------ Provided data ------

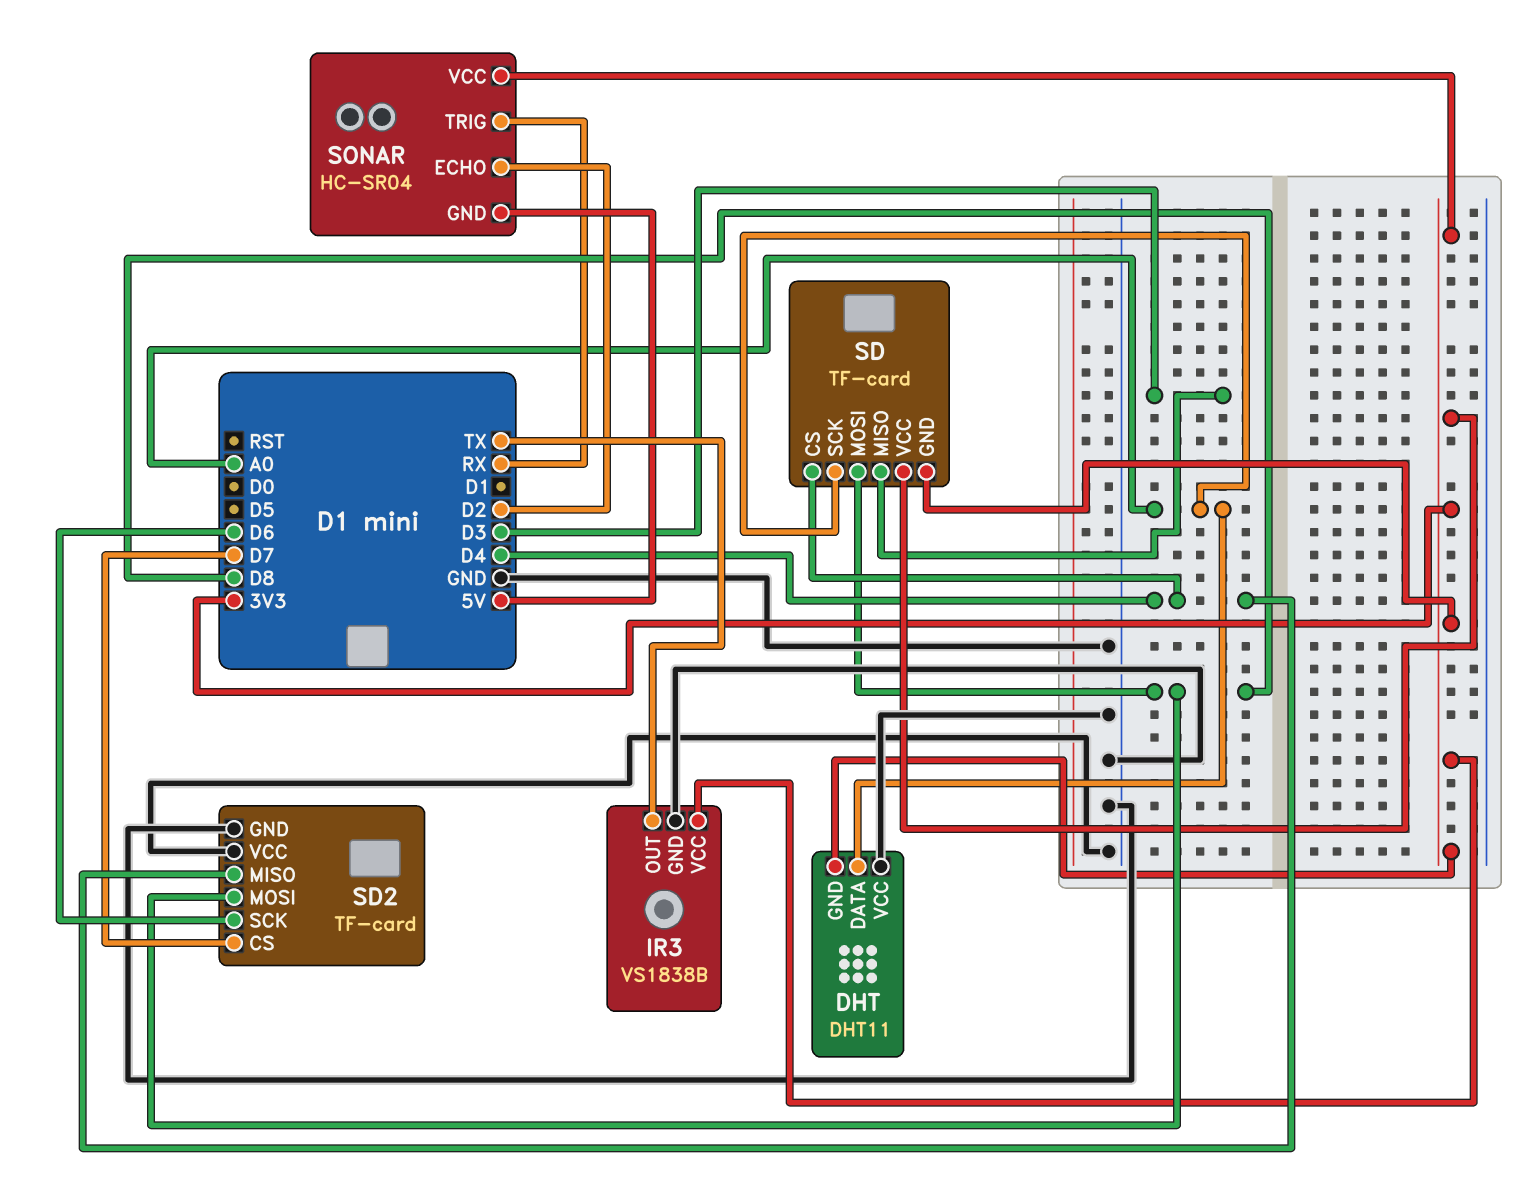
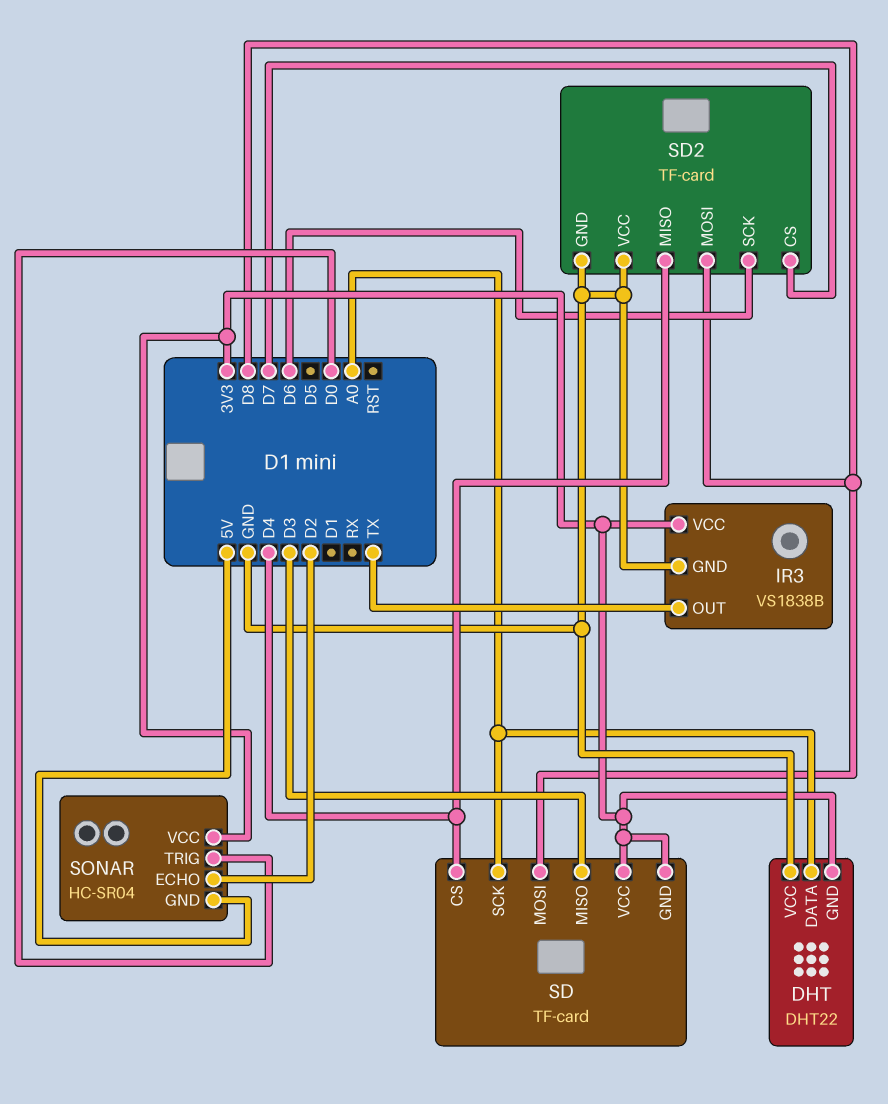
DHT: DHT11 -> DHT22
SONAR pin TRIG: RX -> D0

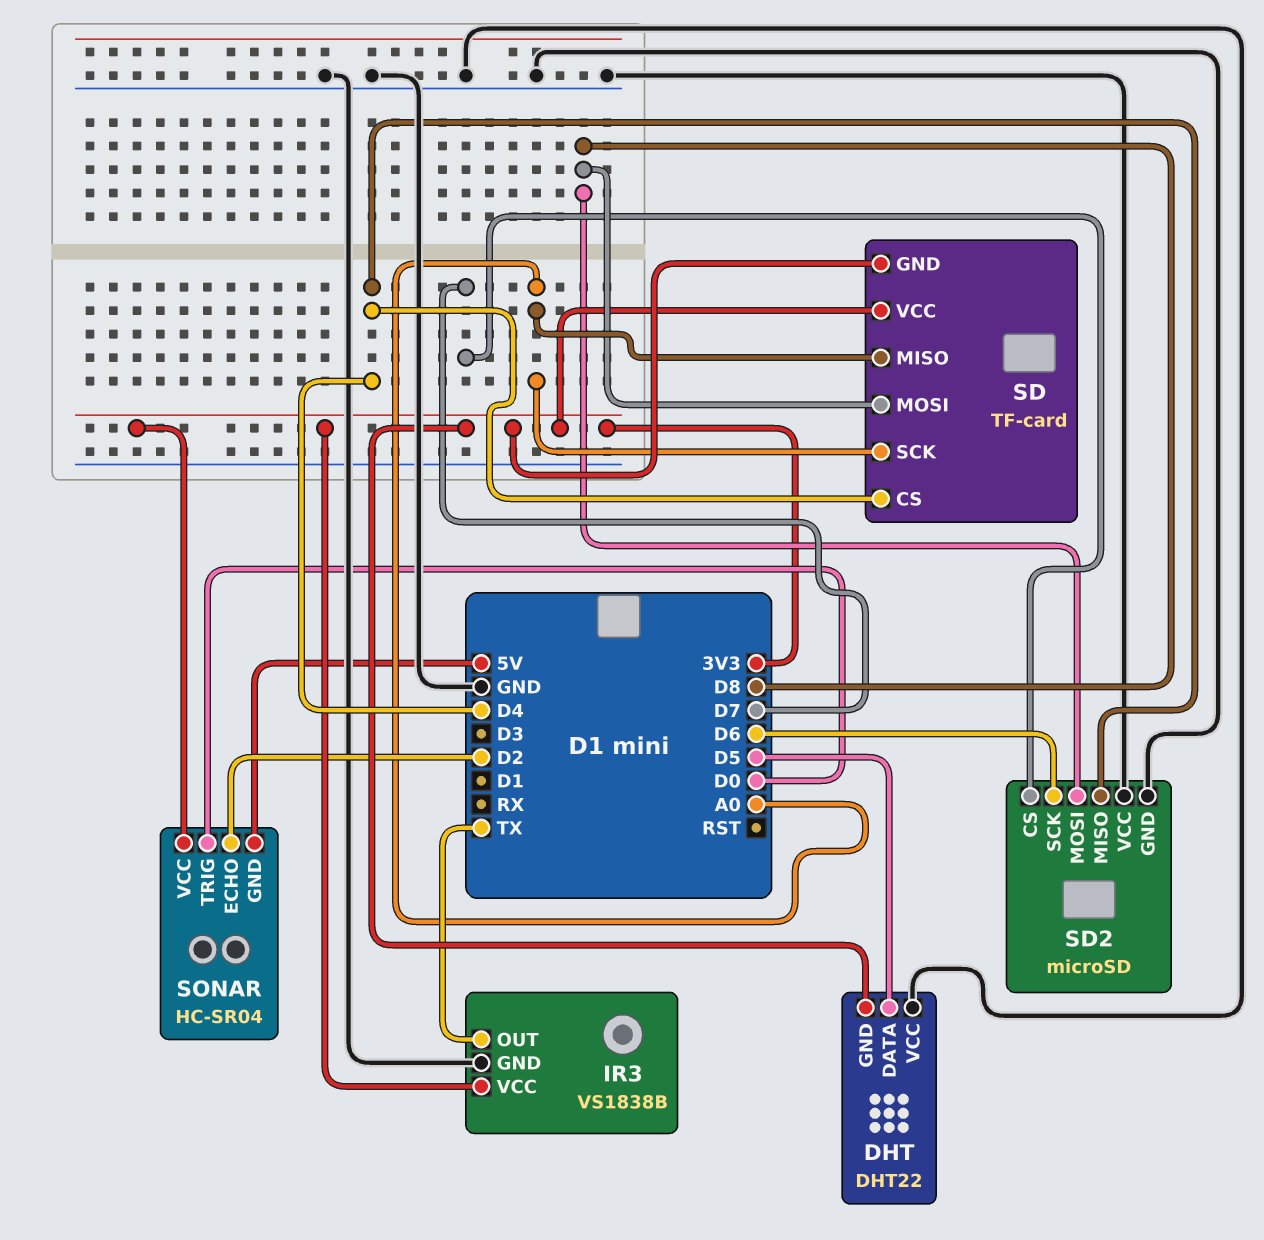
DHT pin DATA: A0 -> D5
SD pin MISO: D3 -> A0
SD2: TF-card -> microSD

------

# Instructions to follow:
Above are the records; give them all again exactly, apart from the pictures.

# Answer section:
DHT: DHT11 -> DHT22
SONAR pin TRIG: RX -> D0

DHT pin DATA: A0 -> D5
SD pin MISO: D3 -> A0
SD2: TF-card -> microSD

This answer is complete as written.